*** Opening of Records for processing ***

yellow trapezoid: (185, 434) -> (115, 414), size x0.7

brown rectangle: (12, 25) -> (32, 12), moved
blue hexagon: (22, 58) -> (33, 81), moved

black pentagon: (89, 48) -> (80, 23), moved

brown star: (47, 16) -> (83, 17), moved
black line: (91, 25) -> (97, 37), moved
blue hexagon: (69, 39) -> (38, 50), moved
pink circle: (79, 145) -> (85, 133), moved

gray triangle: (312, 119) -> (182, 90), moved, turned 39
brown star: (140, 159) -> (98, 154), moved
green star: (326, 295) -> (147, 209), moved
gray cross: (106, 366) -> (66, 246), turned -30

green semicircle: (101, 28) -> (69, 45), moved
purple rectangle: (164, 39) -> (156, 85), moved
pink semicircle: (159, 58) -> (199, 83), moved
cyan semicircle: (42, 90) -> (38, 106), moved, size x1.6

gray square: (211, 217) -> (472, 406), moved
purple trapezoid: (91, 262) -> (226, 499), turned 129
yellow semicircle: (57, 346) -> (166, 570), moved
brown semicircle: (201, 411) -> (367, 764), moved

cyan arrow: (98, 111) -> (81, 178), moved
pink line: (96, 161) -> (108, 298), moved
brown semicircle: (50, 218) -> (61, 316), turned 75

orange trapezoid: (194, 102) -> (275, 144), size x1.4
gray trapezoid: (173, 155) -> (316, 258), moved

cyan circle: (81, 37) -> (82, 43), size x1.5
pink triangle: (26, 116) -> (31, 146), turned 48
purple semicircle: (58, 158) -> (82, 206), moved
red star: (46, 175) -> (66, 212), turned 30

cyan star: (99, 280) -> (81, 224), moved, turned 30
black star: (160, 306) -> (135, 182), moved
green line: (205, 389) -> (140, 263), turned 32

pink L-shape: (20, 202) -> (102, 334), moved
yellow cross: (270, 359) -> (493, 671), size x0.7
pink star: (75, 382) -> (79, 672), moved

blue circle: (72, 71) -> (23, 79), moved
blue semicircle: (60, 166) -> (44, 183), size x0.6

*** Close of Records for processing ***

• **Exercise goal**:
Every line of the listing above is to be set down again without any change.

• **Result of the task**:
yellow trapezoid: (185, 434) -> (115, 414), size x0.7

brown rectangle: (12, 25) -> (32, 12), moved
blue hexagon: (22, 58) -> (33, 81), moved

black pentagon: (89, 48) -> (80, 23), moved

brown star: (47, 16) -> (83, 17), moved
black line: (91, 25) -> (97, 37), moved
blue hexagon: (69, 39) -> (38, 50), moved
pink circle: (79, 145) -> (85, 133), moved

gray triangle: (312, 119) -> (182, 90), moved, turned 39
brown star: (140, 159) -> (98, 154), moved
green star: (326, 295) -> (147, 209), moved
gray cross: (106, 366) -> (66, 246), turned -30

green semicircle: (101, 28) -> (69, 45), moved
purple rectangle: (164, 39) -> (156, 85), moved
pink semicircle: (159, 58) -> (199, 83), moved
cyan semicircle: (42, 90) -> (38, 106), moved, size x1.6

gray square: (211, 217) -> (472, 406), moved
purple trapezoid: (91, 262) -> (226, 499), turned 129
yellow semicircle: (57, 346) -> (166, 570), moved
brown semicircle: (201, 411) -> (367, 764), moved

cyan arrow: (98, 111) -> (81, 178), moved
pink line: (96, 161) -> (108, 298), moved
brown semicircle: (50, 218) -> (61, 316), turned 75

orange trapezoid: (194, 102) -> (275, 144), size x1.4
gray trapezoid: (173, 155) -> (316, 258), moved

cyan circle: (81, 37) -> (82, 43), size x1.5
pink triangle: (26, 116) -> (31, 146), turned 48
purple semicircle: (58, 158) -> (82, 206), moved
red star: (46, 175) -> (66, 212), turned 30

cyan star: (99, 280) -> (81, 224), moved, turned 30
black star: (160, 306) -> (135, 182), moved
green line: (205, 389) -> (140, 263), turned 32

pink L-shape: (20, 202) -> (102, 334), moved
yellow cross: (270, 359) -> (493, 671), size x0.7
pink star: (75, 382) -> (79, 672), moved

blue circle: (72, 71) -> (23, 79), moved
blue semicircle: (60, 166) -> (44, 183), size x0.6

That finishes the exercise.